START Information provided
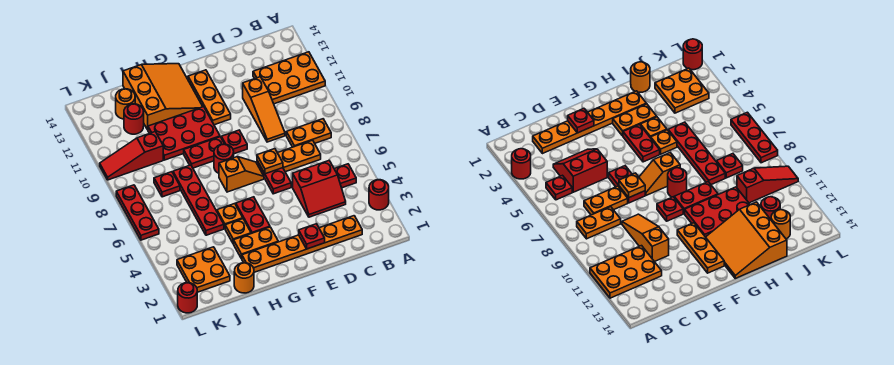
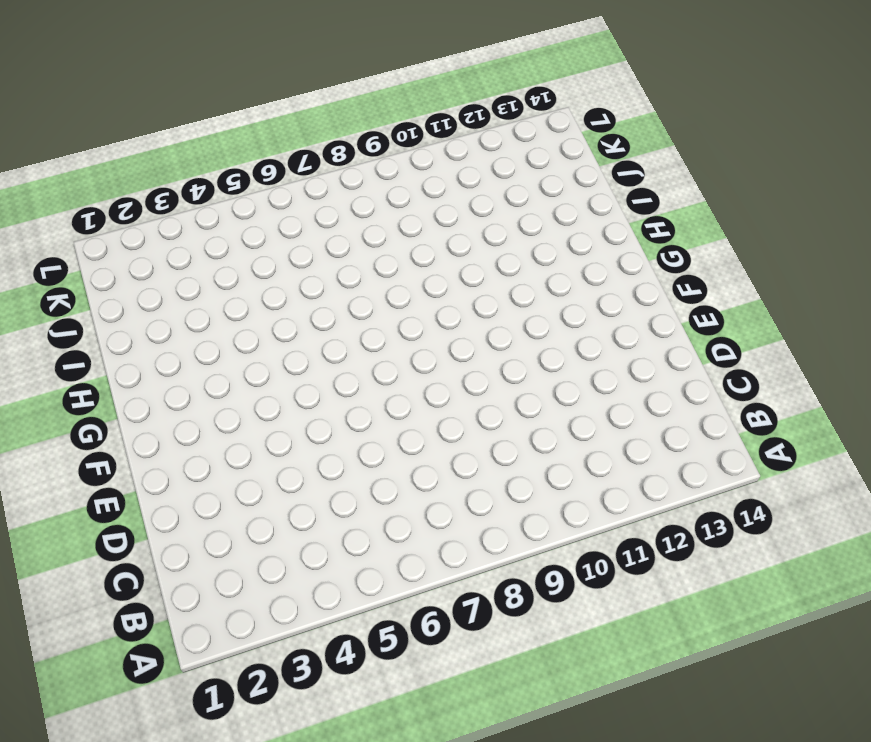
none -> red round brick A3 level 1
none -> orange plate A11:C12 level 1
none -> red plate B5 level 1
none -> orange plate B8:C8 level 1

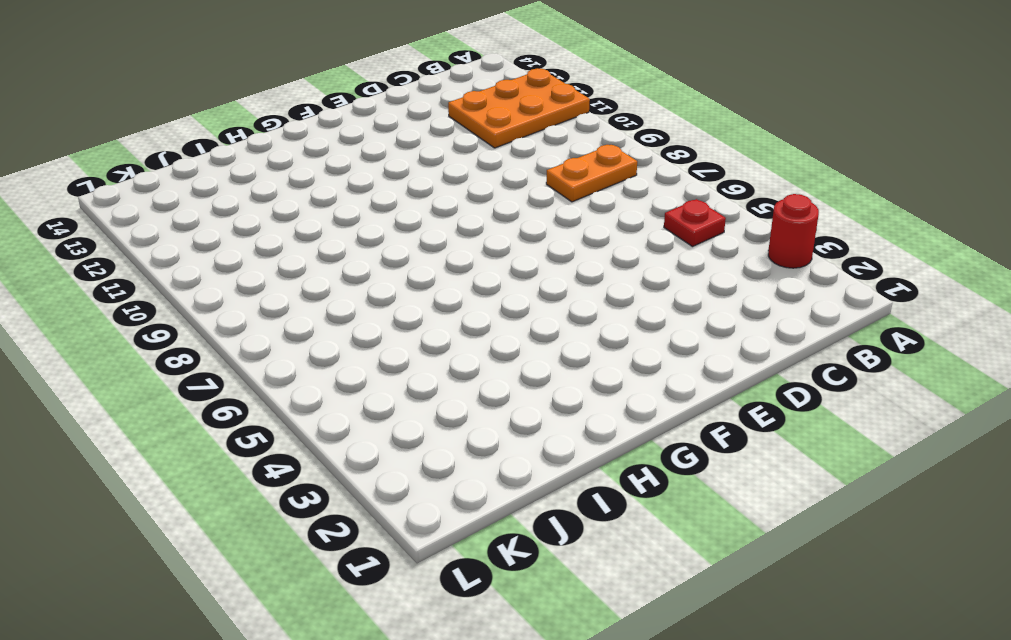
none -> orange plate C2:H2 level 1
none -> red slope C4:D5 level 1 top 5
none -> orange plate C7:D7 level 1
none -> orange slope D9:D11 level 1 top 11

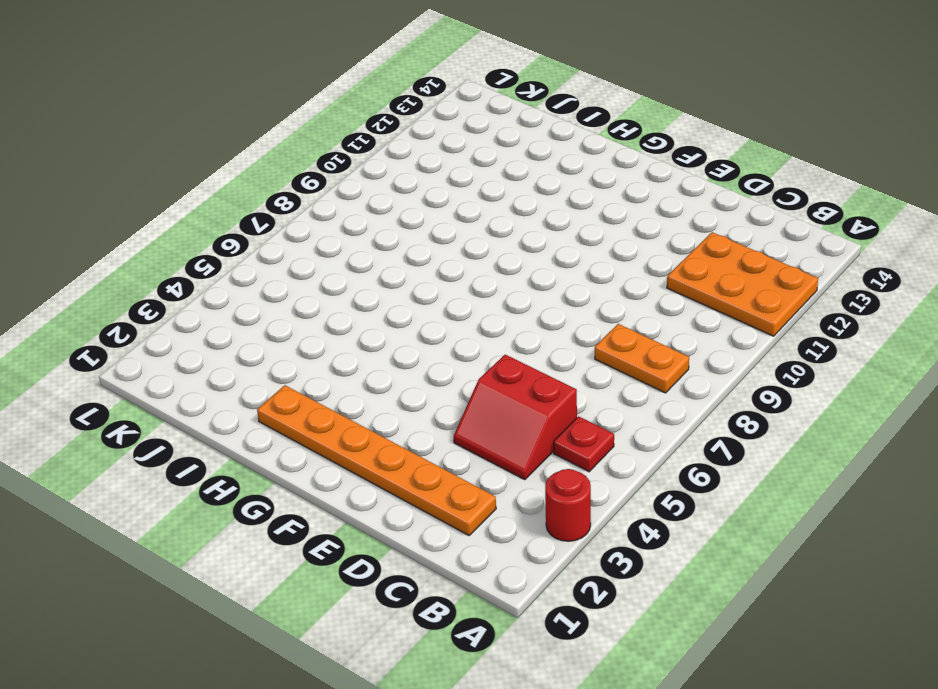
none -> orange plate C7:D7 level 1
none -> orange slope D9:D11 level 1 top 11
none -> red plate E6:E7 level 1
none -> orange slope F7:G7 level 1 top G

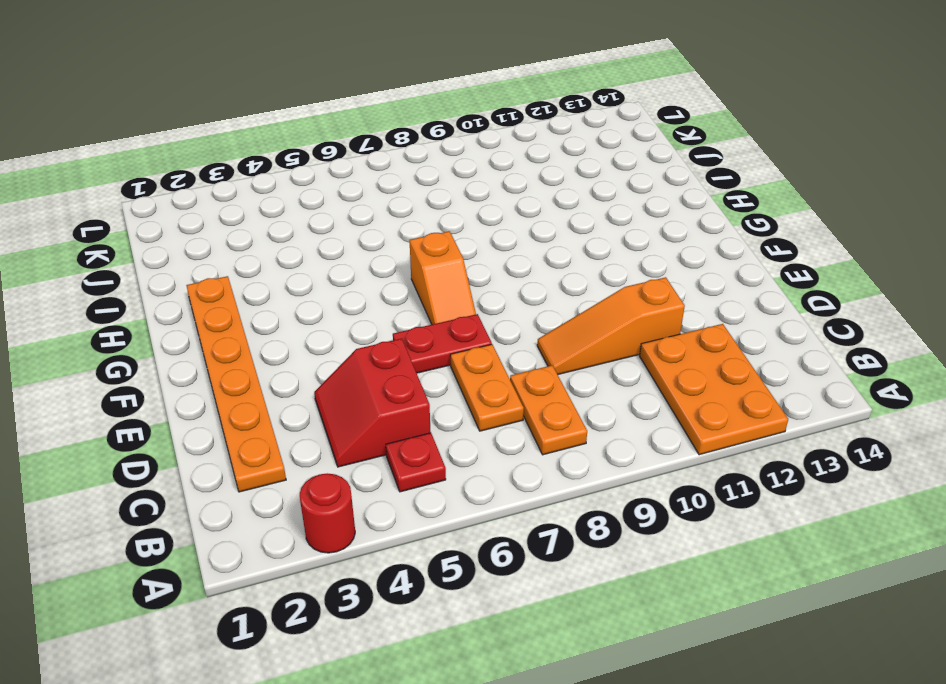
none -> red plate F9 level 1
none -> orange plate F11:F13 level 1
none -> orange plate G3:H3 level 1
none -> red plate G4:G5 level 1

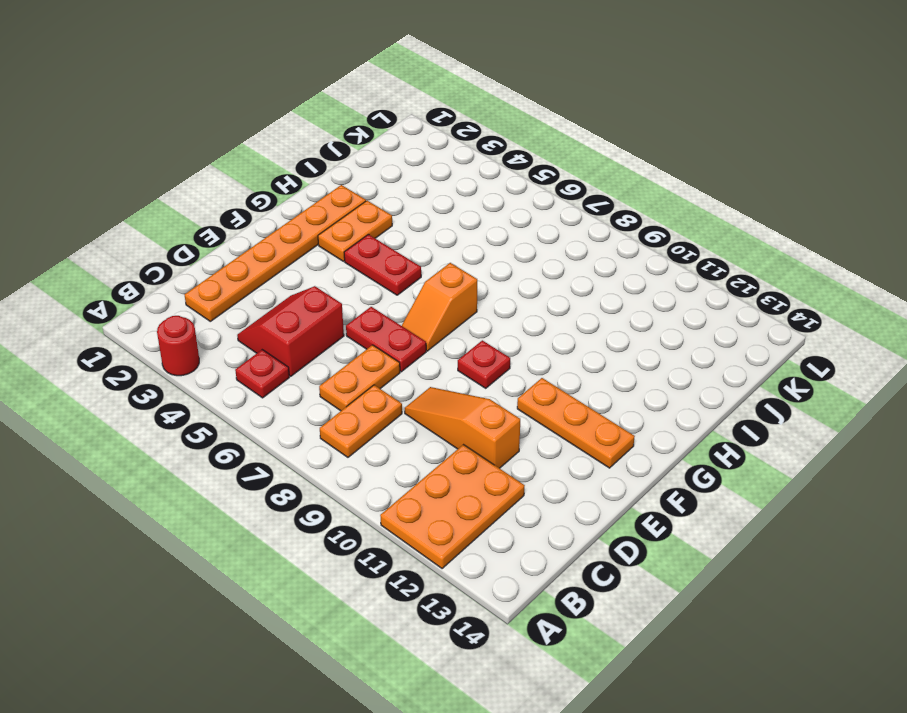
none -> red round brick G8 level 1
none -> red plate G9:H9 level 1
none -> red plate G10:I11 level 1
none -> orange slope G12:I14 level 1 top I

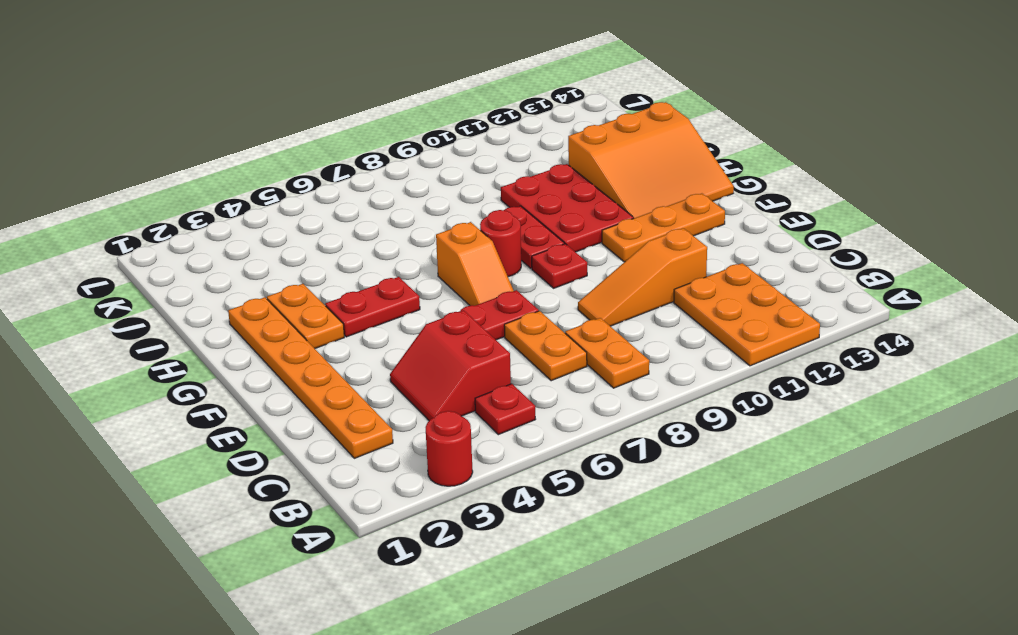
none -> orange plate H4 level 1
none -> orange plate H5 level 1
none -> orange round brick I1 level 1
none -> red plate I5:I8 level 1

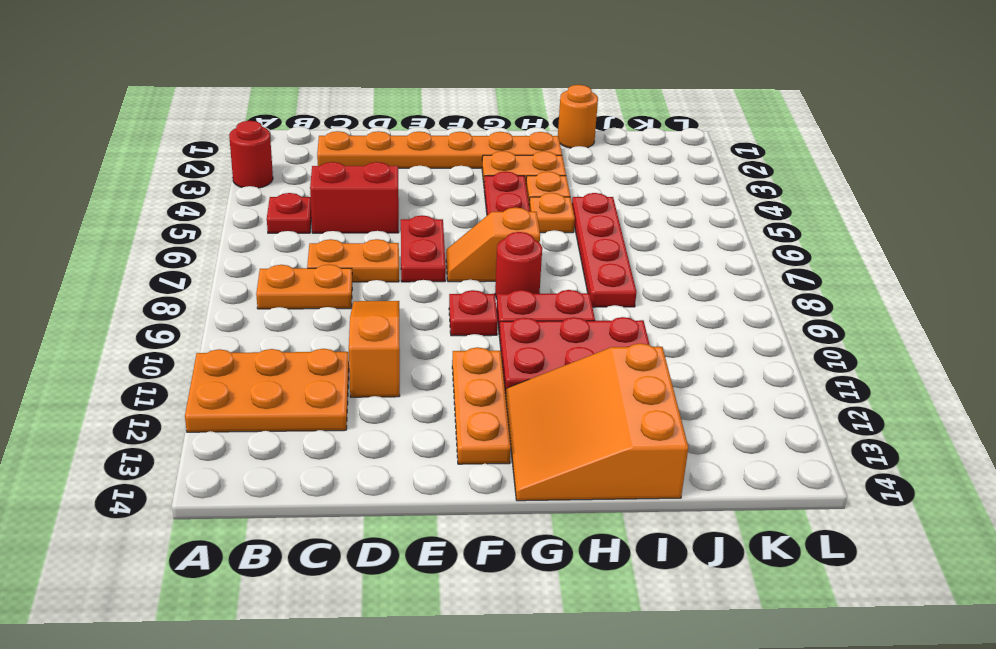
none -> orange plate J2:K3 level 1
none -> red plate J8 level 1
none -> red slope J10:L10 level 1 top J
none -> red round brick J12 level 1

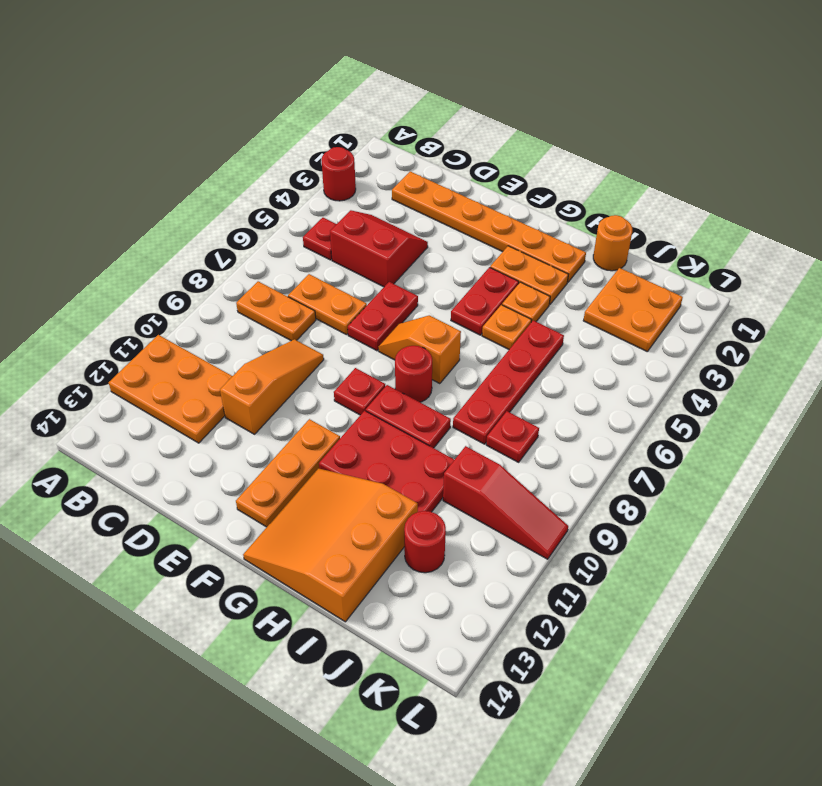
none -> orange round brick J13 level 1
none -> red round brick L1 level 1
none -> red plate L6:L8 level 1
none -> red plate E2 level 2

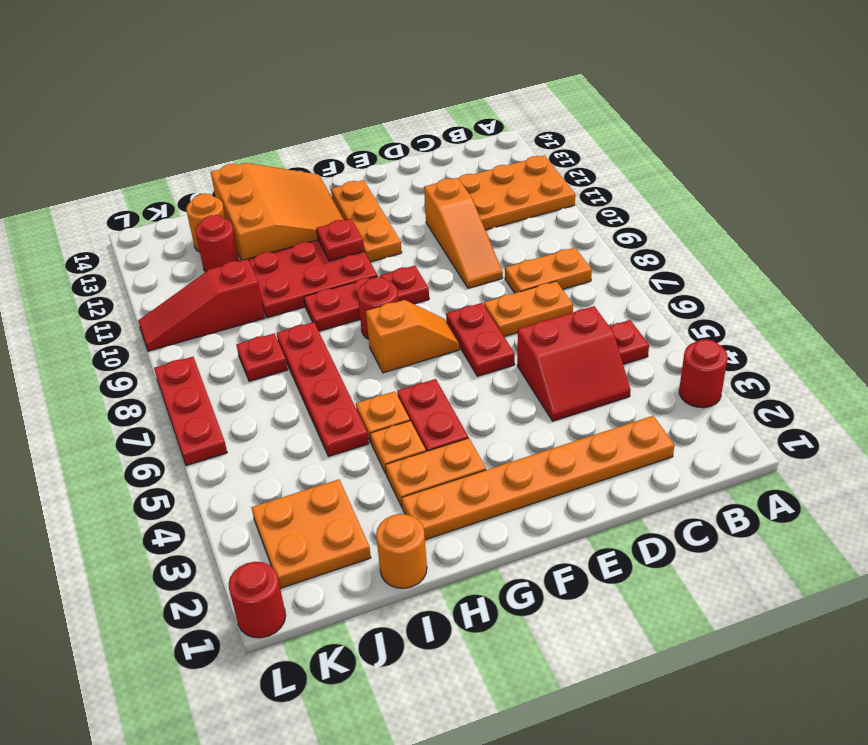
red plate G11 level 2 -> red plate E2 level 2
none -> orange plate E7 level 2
END Information provided
» What is expected: Only the lines of the listing above from the one with "none -> red plate E6:E7 level 1" through the one with "none -> red plate G10:I11 level 1" should be output, exactly, with both ends kept and pictures left out.

» Result of this exercise:
none -> red plate E6:E7 level 1
none -> orange slope F7:G7 level 1 top G

none -> red plate F9 level 1
none -> orange plate F11:F13 level 1
none -> orange plate G3:H3 level 1
none -> red plate G4:G5 level 1

none -> red round brick G8 level 1
none -> red plate G9:H9 level 1
none -> red plate G10:I11 level 1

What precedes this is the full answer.